The listing that follows is to be repeated exactly.

--- START ---

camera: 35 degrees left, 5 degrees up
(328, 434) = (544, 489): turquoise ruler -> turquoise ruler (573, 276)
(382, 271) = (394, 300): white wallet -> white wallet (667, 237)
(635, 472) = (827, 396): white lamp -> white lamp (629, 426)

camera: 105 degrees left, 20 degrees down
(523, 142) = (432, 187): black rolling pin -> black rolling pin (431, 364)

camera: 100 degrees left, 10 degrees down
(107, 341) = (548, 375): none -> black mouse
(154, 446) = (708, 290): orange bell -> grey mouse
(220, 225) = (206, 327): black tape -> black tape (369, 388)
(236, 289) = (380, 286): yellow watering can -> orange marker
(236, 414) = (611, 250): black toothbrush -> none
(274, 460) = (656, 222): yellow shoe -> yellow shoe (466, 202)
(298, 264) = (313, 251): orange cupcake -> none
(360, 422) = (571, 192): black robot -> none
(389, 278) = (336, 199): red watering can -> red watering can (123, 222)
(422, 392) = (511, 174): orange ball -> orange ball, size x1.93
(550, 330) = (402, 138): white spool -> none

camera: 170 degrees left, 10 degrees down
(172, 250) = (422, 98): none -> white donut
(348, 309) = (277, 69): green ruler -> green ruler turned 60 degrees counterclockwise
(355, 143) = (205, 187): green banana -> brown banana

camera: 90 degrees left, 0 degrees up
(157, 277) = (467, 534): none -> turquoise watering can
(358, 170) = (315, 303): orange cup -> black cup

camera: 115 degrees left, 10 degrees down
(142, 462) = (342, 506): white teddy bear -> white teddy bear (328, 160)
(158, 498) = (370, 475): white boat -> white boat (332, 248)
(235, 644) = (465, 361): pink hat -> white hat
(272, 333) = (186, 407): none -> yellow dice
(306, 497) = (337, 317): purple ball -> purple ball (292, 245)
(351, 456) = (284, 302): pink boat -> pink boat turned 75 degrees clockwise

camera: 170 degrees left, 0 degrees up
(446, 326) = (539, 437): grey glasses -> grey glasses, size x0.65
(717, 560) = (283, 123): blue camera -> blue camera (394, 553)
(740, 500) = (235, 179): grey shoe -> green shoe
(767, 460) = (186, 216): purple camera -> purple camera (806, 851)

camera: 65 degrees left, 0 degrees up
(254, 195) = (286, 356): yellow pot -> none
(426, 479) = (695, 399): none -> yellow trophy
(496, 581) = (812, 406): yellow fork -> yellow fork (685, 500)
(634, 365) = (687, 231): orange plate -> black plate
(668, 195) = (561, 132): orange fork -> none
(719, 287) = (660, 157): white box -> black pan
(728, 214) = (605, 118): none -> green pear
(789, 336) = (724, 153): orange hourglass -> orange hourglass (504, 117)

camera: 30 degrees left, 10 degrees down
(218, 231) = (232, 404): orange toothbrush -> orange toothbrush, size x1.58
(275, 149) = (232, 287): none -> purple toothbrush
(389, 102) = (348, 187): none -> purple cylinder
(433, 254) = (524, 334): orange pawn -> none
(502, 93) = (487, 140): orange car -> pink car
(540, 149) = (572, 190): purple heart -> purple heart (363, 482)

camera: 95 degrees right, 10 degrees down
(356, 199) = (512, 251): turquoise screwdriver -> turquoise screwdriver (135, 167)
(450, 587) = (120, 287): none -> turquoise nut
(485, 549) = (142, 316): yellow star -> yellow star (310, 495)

--- END ---

* [Final answer]:
camera: 35 degrees left, 5 degrees up
(328, 434) = (544, 489): turquoise ruler -> turquoise ruler (573, 276)
(382, 271) = (394, 300): white wallet -> white wallet (667, 237)
(635, 472) = (827, 396): white lamp -> white lamp (629, 426)

camera: 105 degrees left, 20 degrees down
(523, 142) = (432, 187): black rolling pin -> black rolling pin (431, 364)

camera: 100 degrees left, 10 degrees down
(107, 341) = (548, 375): none -> black mouse
(154, 446) = (708, 290): orange bell -> grey mouse
(220, 225) = (206, 327): black tape -> black tape (369, 388)
(236, 289) = (380, 286): yellow watering can -> orange marker
(236, 414) = (611, 250): black toothbrush -> none
(274, 460) = (656, 222): yellow shoe -> yellow shoe (466, 202)
(298, 264) = (313, 251): orange cupcake -> none
(360, 422) = (571, 192): black robot -> none
(389, 278) = (336, 199): red watering can -> red watering can (123, 222)
(422, 392) = (511, 174): orange ball -> orange ball, size x1.93
(550, 330) = (402, 138): white spool -> none

camera: 170 degrees left, 10 degrees down
(172, 250) = (422, 98): none -> white donut
(348, 309) = (277, 69): green ruler -> green ruler turned 60 degrees counterclockwise
(355, 143) = (205, 187): green banana -> brown banana

camera: 90 degrees left, 0 degrees up
(157, 277) = (467, 534): none -> turquoise watering can
(358, 170) = (315, 303): orange cup -> black cup

camera: 115 degrees left, 10 degrees down
(142, 462) = (342, 506): white teddy bear -> white teddy bear (328, 160)
(158, 498) = (370, 475): white boat -> white boat (332, 248)
(235, 644) = (465, 361): pink hat -> white hat
(272, 333) = (186, 407): none -> yellow dice
(306, 497) = (337, 317): purple ball -> purple ball (292, 245)
(351, 456) = (284, 302): pink boat -> pink boat turned 75 degrees clockwise

camera: 170 degrees left, 0 degrees up
(446, 326) = (539, 437): grey glasses -> grey glasses, size x0.65
(717, 560) = (283, 123): blue camera -> blue camera (394, 553)
(740, 500) = (235, 179): grey shoe -> green shoe
(767, 460) = (186, 216): purple camera -> purple camera (806, 851)

camera: 65 degrees left, 0 degrees up
(254, 195) = (286, 356): yellow pot -> none
(426, 479) = (695, 399): none -> yellow trophy
(496, 581) = (812, 406): yellow fork -> yellow fork (685, 500)
(634, 365) = (687, 231): orange plate -> black plate
(668, 195) = (561, 132): orange fork -> none
(719, 287) = (660, 157): white box -> black pan
(728, 214) = (605, 118): none -> green pear
(789, 336) = (724, 153): orange hourglass -> orange hourglass (504, 117)

camera: 30 degrees left, 10 degrees down
(218, 231) = (232, 404): orange toothbrush -> orange toothbrush, size x1.58
(275, 149) = (232, 287): none -> purple toothbrush
(389, 102) = (348, 187): none -> purple cylinder
(433, 254) = (524, 334): orange pawn -> none
(502, 93) = (487, 140): orange car -> pink car
(540, 149) = (572, 190): purple heart -> purple heart (363, 482)

camera: 95 degrees right, 10 degrees down
(356, 199) = (512, 251): turquoise screwdriver -> turquoise screwdriver (135, 167)
(450, 587) = (120, 287): none -> turquoise nut
(485, 549) = (142, 316): yellow star -> yellow star (310, 495)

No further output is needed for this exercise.